RECORDS SHOWN ::
┌──

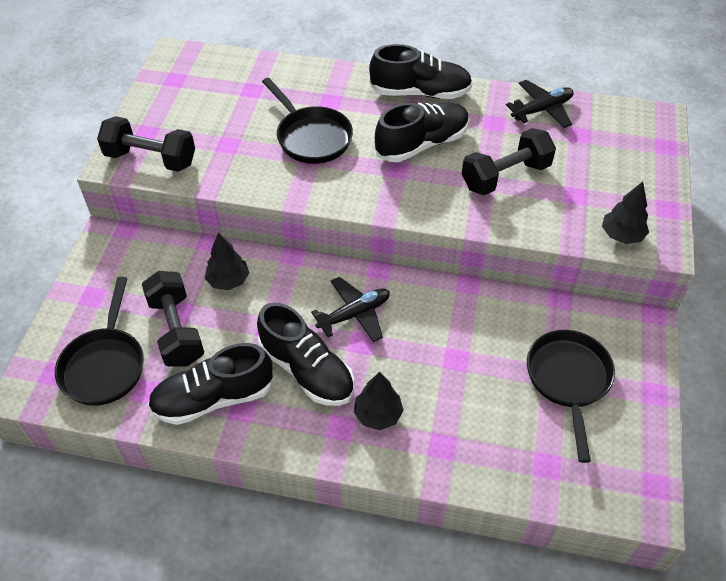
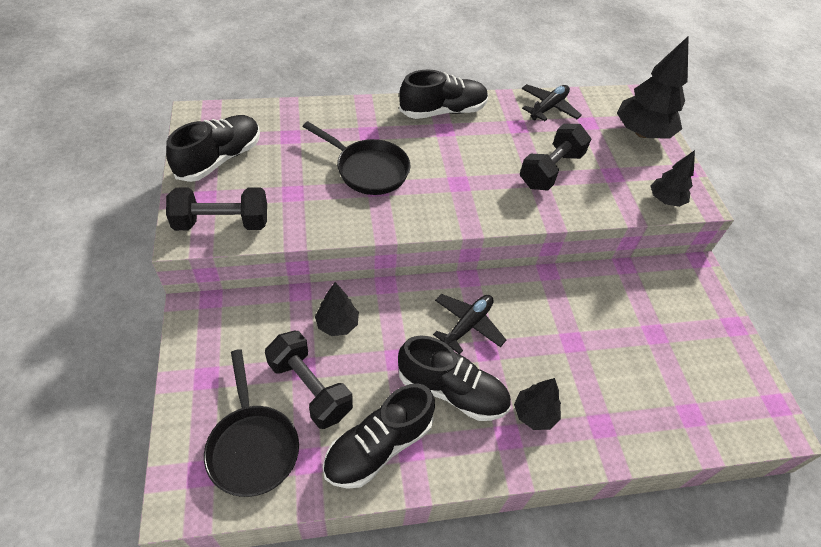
camera: 25 degrees left, 0 degrees up
(422, 144) = (468, 156): black shoe -> black shoe (220, 159)
(568, 380) = (667, 334): black pan -> none
(639, 158) = (642, 133): none -> black tree

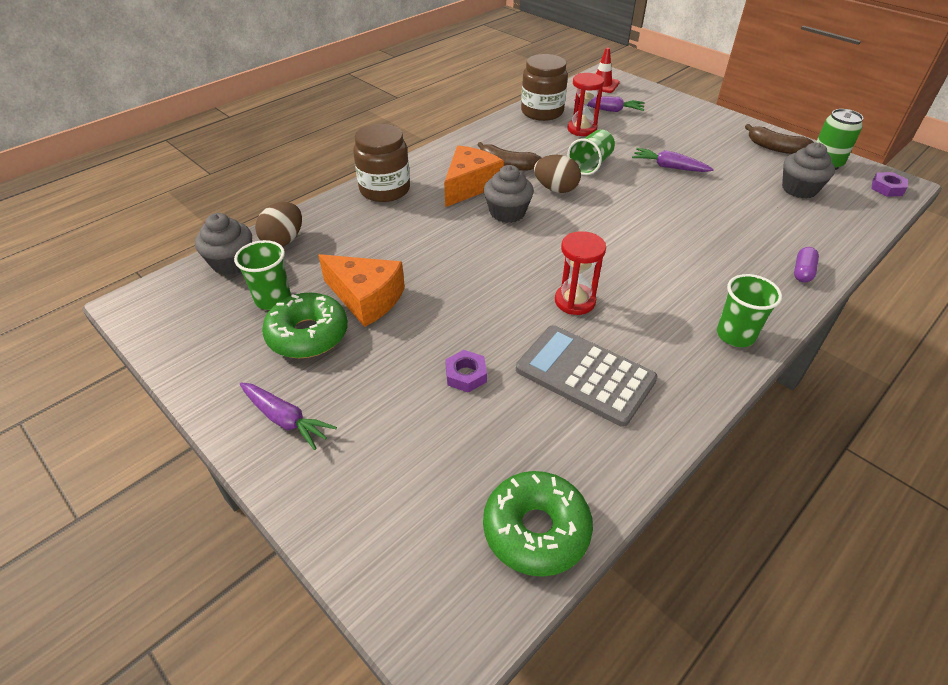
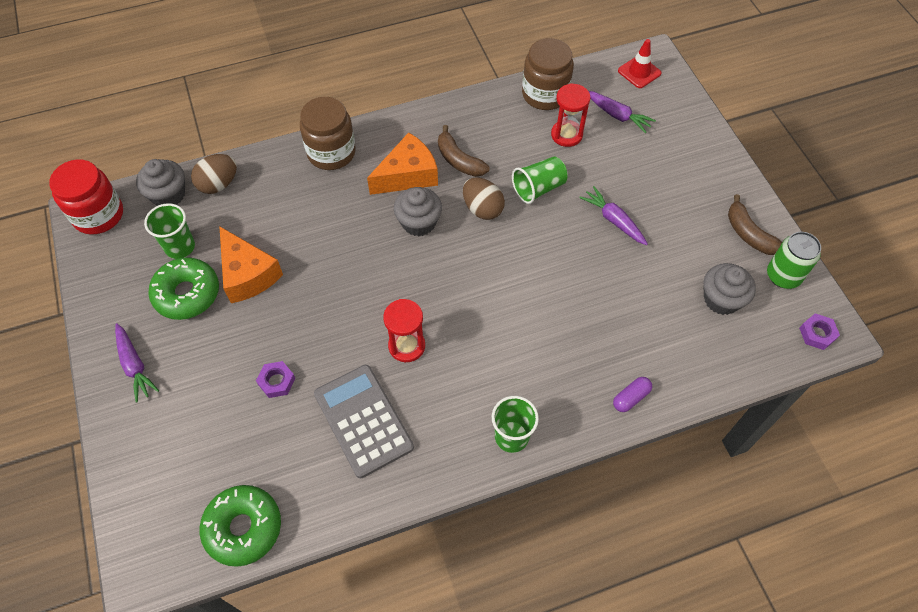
camera: 25 degrees right, 15 degrees up
(156, 301) = (98, 215): none -> red jar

└──

INSTRUCTIONS TO FOLLOW :: Without the pictures, restate all of the entries above verbatim.

RESULT ::
camera: 25 degrees left, 0 degrees up
(422, 144) = (468, 156): black shoe -> black shoe (220, 159)
(568, 380) = (667, 334): black pan -> none
(639, 158) = (642, 133): none -> black tree

camera: 25 degrees right, 15 degrees up
(156, 301) = (98, 215): none -> red jar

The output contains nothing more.